*TASK DETAILS*
A single number is the required answer: the count of lines in the listing below that hold the string "brick".

*INFORMATION PROVIDED*
★ ★ ★ ★

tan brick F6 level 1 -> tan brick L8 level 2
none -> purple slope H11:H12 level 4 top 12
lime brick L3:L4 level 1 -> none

★ ★ ★ ★

*OUTPUT OF THE TASK*
2